[Exercise inputs Boundary: Start]

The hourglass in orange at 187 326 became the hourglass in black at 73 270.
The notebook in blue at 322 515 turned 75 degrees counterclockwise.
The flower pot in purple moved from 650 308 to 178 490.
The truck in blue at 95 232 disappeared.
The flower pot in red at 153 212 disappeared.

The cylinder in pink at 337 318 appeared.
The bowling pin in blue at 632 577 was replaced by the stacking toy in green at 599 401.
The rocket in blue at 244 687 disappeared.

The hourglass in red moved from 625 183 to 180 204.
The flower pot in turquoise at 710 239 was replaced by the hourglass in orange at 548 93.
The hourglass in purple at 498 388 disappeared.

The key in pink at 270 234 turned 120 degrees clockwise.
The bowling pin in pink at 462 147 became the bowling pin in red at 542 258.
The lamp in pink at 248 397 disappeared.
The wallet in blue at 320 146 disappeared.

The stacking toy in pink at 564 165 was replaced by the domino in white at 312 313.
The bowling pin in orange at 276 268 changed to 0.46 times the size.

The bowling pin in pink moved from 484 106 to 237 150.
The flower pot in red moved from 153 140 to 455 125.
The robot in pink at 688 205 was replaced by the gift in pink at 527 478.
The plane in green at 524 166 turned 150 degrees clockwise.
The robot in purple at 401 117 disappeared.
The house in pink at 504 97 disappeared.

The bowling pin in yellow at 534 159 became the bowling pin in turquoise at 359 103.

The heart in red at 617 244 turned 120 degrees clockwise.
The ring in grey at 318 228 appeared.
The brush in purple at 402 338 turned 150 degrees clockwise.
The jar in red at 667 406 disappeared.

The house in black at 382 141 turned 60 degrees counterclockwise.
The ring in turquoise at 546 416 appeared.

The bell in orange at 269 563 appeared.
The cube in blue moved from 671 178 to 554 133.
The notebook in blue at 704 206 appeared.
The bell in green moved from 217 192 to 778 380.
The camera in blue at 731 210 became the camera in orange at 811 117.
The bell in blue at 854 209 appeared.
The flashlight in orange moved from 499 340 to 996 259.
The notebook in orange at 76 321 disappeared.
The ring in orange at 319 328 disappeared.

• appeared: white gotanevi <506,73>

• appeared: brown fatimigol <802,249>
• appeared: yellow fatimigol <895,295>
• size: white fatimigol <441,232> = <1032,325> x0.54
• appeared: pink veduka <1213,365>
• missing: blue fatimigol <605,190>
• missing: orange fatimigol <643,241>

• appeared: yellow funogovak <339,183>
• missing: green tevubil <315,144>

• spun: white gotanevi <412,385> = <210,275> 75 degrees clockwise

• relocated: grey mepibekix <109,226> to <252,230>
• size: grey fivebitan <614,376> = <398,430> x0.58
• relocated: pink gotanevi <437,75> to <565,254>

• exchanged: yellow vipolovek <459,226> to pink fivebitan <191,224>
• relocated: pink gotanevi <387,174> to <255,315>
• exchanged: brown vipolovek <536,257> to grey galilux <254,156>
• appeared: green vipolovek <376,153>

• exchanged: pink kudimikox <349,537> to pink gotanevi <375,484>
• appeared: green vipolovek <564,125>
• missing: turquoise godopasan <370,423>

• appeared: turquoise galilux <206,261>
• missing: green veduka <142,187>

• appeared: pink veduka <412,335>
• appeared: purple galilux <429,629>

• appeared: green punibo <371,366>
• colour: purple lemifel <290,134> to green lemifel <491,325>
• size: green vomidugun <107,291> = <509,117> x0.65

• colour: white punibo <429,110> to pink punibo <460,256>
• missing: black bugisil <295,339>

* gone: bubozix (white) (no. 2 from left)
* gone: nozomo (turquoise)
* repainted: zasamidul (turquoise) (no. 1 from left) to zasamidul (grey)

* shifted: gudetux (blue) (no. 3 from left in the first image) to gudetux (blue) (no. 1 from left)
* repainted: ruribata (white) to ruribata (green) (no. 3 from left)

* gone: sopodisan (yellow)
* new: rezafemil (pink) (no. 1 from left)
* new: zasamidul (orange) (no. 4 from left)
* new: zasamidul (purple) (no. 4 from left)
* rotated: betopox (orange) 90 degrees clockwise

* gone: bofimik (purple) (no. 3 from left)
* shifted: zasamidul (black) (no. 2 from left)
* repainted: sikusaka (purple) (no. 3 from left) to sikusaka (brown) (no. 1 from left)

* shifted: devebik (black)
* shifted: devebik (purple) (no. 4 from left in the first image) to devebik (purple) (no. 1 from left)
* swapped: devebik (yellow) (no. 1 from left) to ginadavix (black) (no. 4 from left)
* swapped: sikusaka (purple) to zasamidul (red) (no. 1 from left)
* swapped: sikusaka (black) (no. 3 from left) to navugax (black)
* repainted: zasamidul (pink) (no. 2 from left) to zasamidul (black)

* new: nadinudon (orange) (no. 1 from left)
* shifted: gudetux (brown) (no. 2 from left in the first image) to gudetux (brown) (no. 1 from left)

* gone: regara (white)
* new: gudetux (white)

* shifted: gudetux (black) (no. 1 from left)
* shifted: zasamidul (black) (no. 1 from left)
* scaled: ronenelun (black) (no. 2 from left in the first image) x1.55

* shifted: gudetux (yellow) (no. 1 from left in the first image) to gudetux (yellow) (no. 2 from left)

[Exercise inputs Boundary: End]

Problem details: Only the lines from the top of the data through the line that contains "The truck in blue at 95 232 disappeared." should be quoted, exactly as they stand.

Solved exercise:
The hourglass in orange at 187 326 became the hourglass in black at 73 270.
The notebook in blue at 322 515 turned 75 degrees counterclockwise.
The flower pot in purple moved from 650 308 to 178 490.
The truck in blue at 95 232 disappeared.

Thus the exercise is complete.